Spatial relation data

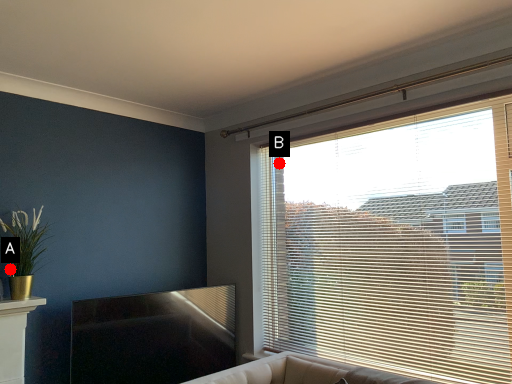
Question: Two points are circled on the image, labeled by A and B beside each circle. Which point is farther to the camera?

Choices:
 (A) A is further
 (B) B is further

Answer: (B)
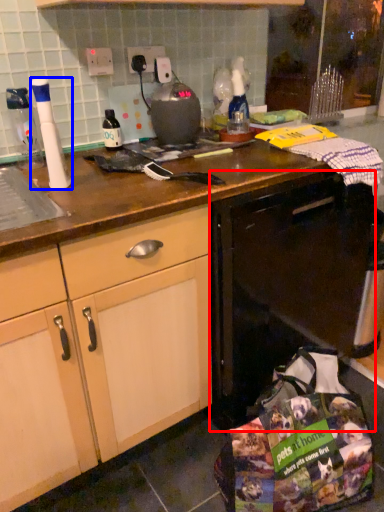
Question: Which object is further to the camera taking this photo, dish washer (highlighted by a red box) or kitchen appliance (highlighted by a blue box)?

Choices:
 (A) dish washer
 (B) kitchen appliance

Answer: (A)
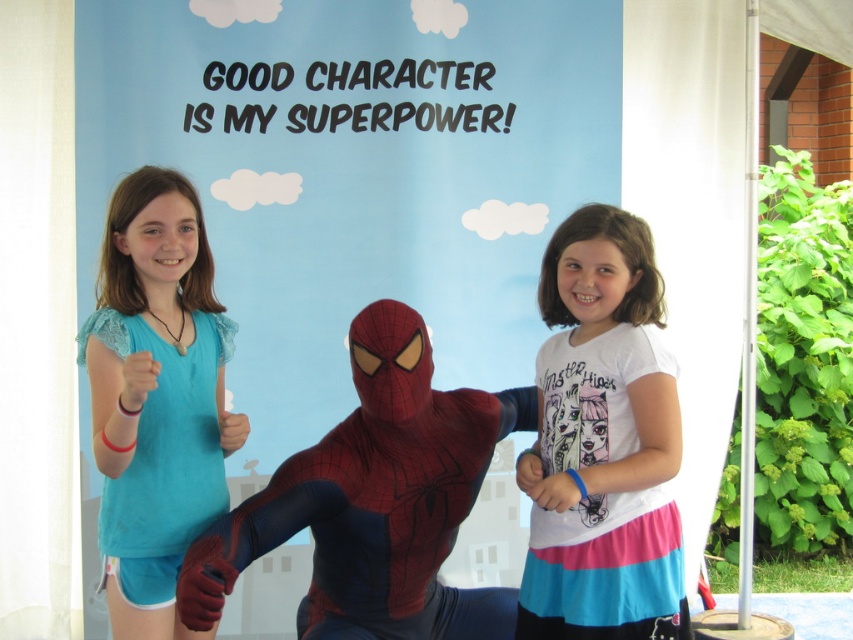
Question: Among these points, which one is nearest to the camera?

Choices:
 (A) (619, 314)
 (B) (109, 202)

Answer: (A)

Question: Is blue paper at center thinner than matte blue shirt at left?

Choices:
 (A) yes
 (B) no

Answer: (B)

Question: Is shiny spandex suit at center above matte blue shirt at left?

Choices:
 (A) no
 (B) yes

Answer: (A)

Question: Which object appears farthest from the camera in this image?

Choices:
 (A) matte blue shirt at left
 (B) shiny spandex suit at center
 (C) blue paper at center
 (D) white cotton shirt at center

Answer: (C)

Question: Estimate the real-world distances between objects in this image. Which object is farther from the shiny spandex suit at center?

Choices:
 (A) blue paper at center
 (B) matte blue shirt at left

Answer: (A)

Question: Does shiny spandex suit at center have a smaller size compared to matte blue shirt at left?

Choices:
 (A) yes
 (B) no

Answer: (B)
...
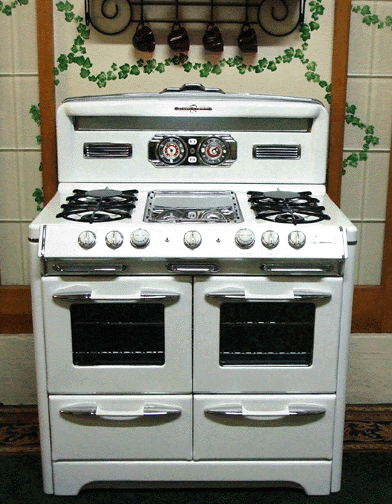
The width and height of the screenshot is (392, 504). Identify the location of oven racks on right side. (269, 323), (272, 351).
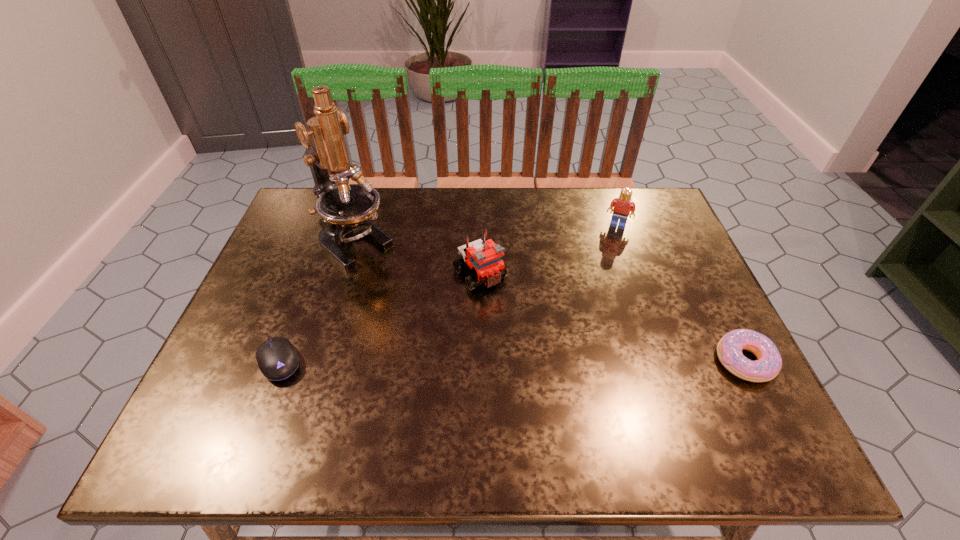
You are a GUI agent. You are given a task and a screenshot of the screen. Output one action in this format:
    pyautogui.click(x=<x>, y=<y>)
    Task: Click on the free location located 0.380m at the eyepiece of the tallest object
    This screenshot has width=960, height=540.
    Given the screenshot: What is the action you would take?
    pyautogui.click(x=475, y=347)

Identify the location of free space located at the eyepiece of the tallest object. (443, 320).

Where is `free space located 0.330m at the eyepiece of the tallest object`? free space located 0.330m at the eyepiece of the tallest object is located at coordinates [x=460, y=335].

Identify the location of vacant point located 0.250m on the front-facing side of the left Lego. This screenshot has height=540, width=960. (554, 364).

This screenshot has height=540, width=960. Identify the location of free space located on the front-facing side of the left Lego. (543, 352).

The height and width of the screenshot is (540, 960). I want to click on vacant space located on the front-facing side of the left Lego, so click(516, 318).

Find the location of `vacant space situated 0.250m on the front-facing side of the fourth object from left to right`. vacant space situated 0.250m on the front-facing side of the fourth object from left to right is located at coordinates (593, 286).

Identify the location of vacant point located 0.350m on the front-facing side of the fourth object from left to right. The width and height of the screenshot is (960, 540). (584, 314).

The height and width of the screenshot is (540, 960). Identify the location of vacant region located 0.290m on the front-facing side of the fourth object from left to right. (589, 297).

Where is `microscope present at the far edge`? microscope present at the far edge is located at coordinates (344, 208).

PROBLEM TO WORK ON: Recast the entries as a numbered list, starting at the line that contains "Question: Two points" and ending after the line that contains "Question: Among these". Skip blank lines and leave the pictures out.

CORRECT RESULT:
1. Question: Two points are circled on the image, labeled by A and B beside each circle. Which point is farther to the camera?
2. Choices:
3.  (A) A is further
4.  (B) B is further
5. Answer: (B)
6. Question: Which object is further to the camera taking this photo, dish washer (highlighted by a red box) or kitchen appliance (highlighted by a blue box)?
7. Choices:
8.  (A) dish washer
9.  (B) kitchen appliance
10. Answer: (A)
11. Question: Among these points, which one is nearest to the camera?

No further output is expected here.